* _Exercise objective_
Copy word for word, and only, the lines below from the one with "building: [124,100,251,251] -> none" through the last.

[Structure detection data]
· · · ·
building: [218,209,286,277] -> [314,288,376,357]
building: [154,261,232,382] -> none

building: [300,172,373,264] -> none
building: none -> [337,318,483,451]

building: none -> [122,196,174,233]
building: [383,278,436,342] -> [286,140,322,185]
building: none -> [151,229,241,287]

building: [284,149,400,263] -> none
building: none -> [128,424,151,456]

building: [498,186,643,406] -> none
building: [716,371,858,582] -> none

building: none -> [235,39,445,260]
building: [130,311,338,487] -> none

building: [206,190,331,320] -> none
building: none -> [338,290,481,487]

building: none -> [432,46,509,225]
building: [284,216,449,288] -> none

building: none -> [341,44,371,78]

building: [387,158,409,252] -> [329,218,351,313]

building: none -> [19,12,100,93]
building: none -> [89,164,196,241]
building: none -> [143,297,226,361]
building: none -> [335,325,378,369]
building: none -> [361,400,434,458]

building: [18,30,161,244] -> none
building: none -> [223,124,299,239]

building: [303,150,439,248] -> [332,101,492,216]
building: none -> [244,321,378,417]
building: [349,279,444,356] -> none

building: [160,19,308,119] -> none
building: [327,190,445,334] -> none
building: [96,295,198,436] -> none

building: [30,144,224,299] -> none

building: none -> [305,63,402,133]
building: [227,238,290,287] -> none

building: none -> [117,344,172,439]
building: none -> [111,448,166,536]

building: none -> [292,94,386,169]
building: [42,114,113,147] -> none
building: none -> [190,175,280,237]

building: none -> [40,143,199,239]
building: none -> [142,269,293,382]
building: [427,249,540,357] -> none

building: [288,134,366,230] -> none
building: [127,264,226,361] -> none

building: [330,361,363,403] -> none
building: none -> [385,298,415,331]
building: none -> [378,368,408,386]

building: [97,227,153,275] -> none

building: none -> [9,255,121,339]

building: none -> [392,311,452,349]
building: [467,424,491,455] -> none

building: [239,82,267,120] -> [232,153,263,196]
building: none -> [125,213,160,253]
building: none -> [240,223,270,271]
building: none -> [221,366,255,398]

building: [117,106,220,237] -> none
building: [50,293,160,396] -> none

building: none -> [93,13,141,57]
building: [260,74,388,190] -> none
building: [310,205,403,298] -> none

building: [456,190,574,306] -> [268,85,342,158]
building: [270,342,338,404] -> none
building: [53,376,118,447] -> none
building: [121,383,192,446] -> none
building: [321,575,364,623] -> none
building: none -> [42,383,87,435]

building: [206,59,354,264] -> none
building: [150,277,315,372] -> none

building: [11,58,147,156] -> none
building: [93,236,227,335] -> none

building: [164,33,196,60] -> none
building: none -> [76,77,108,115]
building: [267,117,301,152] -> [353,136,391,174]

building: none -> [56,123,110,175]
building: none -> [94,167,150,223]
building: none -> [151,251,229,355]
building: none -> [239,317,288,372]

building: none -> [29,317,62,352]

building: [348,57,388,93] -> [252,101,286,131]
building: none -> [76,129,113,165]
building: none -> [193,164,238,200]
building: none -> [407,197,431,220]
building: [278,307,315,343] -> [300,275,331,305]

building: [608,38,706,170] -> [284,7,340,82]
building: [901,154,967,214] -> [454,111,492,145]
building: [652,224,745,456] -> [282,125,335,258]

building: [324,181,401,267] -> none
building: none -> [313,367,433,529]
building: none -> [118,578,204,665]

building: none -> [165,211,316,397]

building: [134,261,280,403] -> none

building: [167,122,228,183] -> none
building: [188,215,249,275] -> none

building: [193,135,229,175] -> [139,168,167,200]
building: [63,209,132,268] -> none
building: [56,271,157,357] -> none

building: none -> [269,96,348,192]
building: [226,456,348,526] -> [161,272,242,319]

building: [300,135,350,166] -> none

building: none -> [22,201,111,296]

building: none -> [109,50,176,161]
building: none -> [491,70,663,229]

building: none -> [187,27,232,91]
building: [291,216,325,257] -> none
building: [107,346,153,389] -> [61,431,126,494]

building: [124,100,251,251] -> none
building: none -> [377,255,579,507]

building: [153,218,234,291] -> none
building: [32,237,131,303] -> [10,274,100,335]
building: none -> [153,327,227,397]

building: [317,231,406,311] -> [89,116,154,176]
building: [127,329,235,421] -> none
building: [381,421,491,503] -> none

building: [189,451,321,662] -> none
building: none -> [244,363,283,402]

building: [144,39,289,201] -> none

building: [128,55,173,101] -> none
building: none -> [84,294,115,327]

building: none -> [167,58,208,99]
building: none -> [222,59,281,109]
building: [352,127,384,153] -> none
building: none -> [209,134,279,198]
· · · ·
* _Result of the task_
building: [124,100,251,251] -> none
building: none -> [377,255,579,507]

building: [153,218,234,291] -> none
building: [32,237,131,303] -> [10,274,100,335]
building: none -> [153,327,227,397]

building: [317,231,406,311] -> [89,116,154,176]
building: [127,329,235,421] -> none
building: [381,421,491,503] -> none

building: [189,451,321,662] -> none
building: none -> [244,363,283,402]

building: [144,39,289,201] -> none

building: [128,55,173,101] -> none
building: none -> [84,294,115,327]

building: none -> [167,58,208,99]
building: none -> [222,59,281,109]
building: [352,127,384,153] -> none
building: none -> [209,134,279,198]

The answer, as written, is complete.